Reproduce the listing below verbatim, from its first line through the line containing "coordinates (1831, 1322).", with both of those lines included.

• _Given data_

..........

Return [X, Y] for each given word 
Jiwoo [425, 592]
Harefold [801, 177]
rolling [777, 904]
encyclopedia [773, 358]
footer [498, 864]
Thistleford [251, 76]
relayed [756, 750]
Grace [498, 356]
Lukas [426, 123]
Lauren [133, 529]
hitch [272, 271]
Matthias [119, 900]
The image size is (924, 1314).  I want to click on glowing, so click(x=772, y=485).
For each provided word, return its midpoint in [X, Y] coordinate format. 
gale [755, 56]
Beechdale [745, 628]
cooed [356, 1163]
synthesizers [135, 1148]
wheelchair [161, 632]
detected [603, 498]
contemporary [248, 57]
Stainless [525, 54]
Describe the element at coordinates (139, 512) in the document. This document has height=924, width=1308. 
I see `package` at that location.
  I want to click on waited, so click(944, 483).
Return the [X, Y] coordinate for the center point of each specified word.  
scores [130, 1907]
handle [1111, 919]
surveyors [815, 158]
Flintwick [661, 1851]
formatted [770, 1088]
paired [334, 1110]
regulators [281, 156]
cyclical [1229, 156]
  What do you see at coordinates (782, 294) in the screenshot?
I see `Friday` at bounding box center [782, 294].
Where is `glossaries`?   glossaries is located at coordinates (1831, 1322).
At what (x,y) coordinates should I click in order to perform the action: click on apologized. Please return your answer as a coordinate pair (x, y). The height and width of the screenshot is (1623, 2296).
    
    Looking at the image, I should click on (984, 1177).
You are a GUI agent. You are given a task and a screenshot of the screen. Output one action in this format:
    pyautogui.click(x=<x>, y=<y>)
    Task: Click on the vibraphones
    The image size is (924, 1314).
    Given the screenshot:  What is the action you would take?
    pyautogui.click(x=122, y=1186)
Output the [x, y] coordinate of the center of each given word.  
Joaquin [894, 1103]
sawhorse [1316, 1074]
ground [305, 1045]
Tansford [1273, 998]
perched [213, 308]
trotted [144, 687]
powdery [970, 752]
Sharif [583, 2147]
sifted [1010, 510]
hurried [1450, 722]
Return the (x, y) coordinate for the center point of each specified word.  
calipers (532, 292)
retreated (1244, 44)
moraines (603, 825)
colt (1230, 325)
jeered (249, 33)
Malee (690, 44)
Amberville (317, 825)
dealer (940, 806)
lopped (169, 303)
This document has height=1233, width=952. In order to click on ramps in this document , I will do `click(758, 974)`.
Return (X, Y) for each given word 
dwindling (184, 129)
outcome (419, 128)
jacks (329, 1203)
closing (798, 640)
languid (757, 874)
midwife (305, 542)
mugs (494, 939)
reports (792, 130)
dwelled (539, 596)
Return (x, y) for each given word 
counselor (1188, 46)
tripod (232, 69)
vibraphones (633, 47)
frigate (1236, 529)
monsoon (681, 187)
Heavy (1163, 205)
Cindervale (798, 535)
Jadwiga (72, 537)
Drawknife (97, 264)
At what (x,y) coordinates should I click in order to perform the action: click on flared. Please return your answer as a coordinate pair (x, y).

..........

• _Written solution_
Return [X, Y] for each given word 
Jiwoo [425, 592]
Harefold [801, 177]
rolling [777, 904]
encyclopedia [773, 358]
footer [498, 864]
Thistleford [251, 76]
relayed [756, 750]
Grace [498, 356]
Lukas [426, 123]
Lauren [133, 529]
hitch [272, 271]
Matthias [119, 900]
The image size is (924, 1314).  I want to click on glowing, so click(x=772, y=485).
For each provided word, return its midpoint in [X, Y] coordinate format. 
gale [755, 56]
Beechdale [745, 628]
cooed [356, 1163]
synthesizers [135, 1148]
wheelchair [161, 632]
detected [603, 498]
contemporary [248, 57]
Stainless [525, 54]
Describe the element at coordinates (139, 512) in the document. This document has height=924, width=1308. 
I see `package` at that location.
  I want to click on waited, so click(944, 483).
Return the [X, Y] coordinate for the center point of each specified word.  
scores [130, 1907]
handle [1111, 919]
surveyors [815, 158]
Flintwick [661, 1851]
formatted [770, 1088]
paired [334, 1110]
regulators [281, 156]
cyclical [1229, 156]
  What do you see at coordinates (782, 294) in the screenshot?
I see `Friday` at bounding box center [782, 294].
Where is `glossaries`?   glossaries is located at coordinates (1831, 1322).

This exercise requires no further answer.